= Content revision data =
· · · · ·
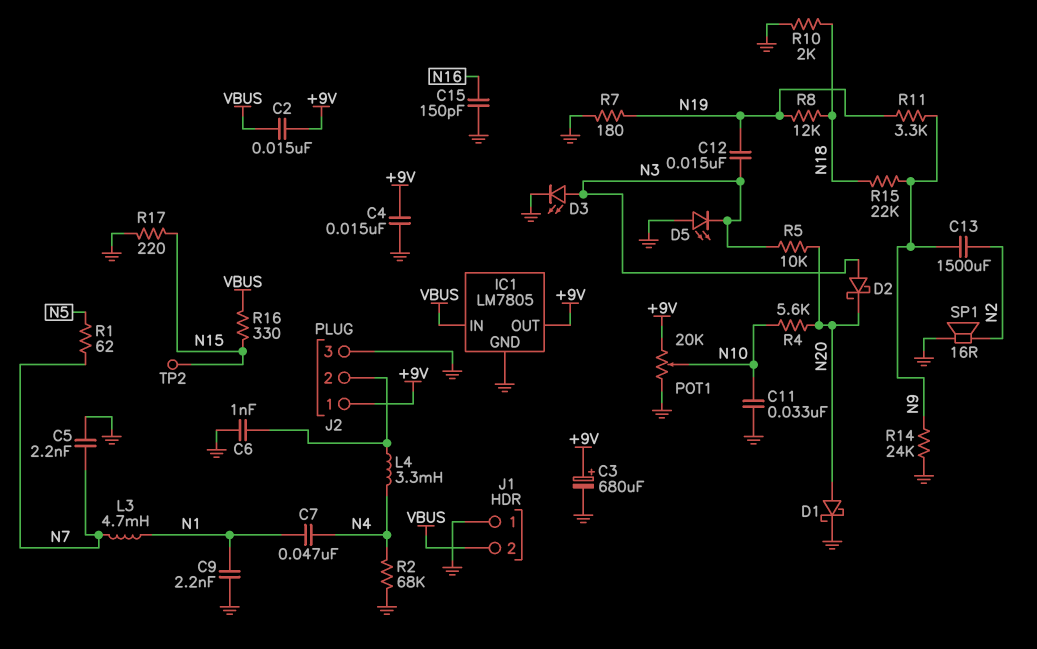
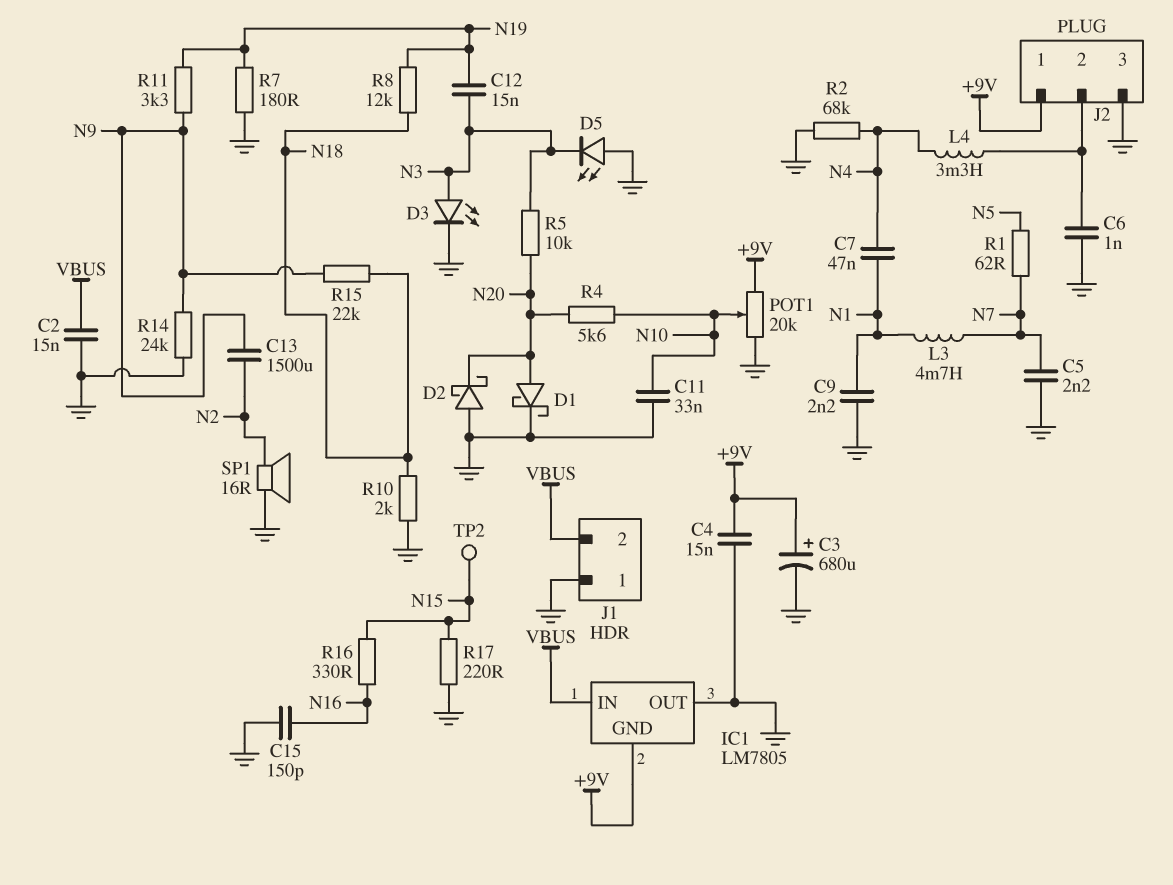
C2: 15nF (+9V, VBUS) -> 15nF (GND, VBUS)
D2: schottky (A N3, K N20) -> schottky (A GND, K N20)
IC1 pin GND: GND -> +9V
IC1 pin OUT: +9V -> GND
R16: 330 (N15, VBUS) -> 330 (N15, N16)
· · · · ·
= What the exercise asks =
Omit the pictures and restate the rest of the records verbatim.

= Written answer =
C2: 15nF (+9V, VBUS) -> 15nF (GND, VBUS)
D2: schottky (A N3, K N20) -> schottky (A GND, K N20)
IC1 pin GND: GND -> +9V
IC1 pin OUT: +9V -> GND
R16: 330 (N15, VBUS) -> 330 (N15, N16)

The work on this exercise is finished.